• _Assigned task_:
Please write out the data below once more, exactly as it stands.

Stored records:
-=-=-=-=-

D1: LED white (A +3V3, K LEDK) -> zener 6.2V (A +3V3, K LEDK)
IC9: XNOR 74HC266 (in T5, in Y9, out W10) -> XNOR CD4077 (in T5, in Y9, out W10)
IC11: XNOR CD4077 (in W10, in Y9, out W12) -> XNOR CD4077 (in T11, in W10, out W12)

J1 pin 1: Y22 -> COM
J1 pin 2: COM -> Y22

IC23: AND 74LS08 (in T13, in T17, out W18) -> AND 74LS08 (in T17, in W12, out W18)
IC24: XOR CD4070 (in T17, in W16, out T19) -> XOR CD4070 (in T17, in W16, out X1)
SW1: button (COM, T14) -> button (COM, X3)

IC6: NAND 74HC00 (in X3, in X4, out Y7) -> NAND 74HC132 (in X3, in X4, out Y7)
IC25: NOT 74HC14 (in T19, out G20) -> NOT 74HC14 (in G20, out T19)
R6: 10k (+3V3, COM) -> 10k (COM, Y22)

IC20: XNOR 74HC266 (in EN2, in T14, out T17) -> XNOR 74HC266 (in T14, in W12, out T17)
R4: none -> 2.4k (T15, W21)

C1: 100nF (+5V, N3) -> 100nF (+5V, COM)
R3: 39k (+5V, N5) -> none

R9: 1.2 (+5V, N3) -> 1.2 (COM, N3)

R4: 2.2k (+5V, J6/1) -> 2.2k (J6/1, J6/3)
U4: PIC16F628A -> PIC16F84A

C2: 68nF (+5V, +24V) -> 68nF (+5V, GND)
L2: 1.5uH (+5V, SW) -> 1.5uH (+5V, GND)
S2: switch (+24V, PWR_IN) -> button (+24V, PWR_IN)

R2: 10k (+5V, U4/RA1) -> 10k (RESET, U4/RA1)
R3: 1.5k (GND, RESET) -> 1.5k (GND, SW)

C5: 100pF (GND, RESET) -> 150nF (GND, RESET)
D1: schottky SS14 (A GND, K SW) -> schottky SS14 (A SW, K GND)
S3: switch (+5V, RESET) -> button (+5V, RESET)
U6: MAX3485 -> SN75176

-=-=-=-=-

• _Your solution_:
D1: LED white (A +3V3, K LEDK) -> zener 6.2V (A +3V3, K LEDK)
IC9: XNOR 74HC266 (in T5, in Y9, out W10) -> XNOR CD4077 (in T5, in Y9, out W10)
IC11: XNOR CD4077 (in W10, in Y9, out W12) -> XNOR CD4077 (in T11, in W10, out W12)

J1 pin 1: Y22 -> COM
J1 pin 2: COM -> Y22

IC23: AND 74LS08 (in T13, in T17, out W18) -> AND 74LS08 (in T17, in W12, out W18)
IC24: XOR CD4070 (in T17, in W16, out T19) -> XOR CD4070 (in T17, in W16, out X1)
SW1: button (COM, T14) -> button (COM, X3)

IC6: NAND 74HC00 (in X3, in X4, out Y7) -> NAND 74HC132 (in X3, in X4, out Y7)
IC25: NOT 74HC14 (in T19, out G20) -> NOT 74HC14 (in G20, out T19)
R6: 10k (+3V3, COM) -> 10k (COM, Y22)

IC20: XNOR 74HC266 (in EN2, in T14, out T17) -> XNOR 74HC266 (in T14, in W12, out T17)
R4: none -> 2.4k (T15, W21)

C1: 100nF (+5V, N3) -> 100nF (+5V, COM)
R3: 39k (+5V, N5) -> none

R9: 1.2 (+5V, N3) -> 1.2 (COM, N3)

R4: 2.2k (+5V, J6/1) -> 2.2k (J6/1, J6/3)
U4: PIC16F628A -> PIC16F84A

C2: 68nF (+5V, +24V) -> 68nF (+5V, GND)
L2: 1.5uH (+5V, SW) -> 1.5uH (+5V, GND)
S2: switch (+24V, PWR_IN) -> button (+24V, PWR_IN)

R2: 10k (+5V, U4/RA1) -> 10k (RESET, U4/RA1)
R3: 1.5k (GND, RESET) -> 1.5k (GND, SW)

C5: 100pF (GND, RESET) -> 150nF (GND, RESET)
D1: schottky SS14 (A GND, K SW) -> schottky SS14 (A SW, K GND)
S3: switch (+5V, RESET) -> button (+5V, RESET)
U6: MAX3485 -> SN75176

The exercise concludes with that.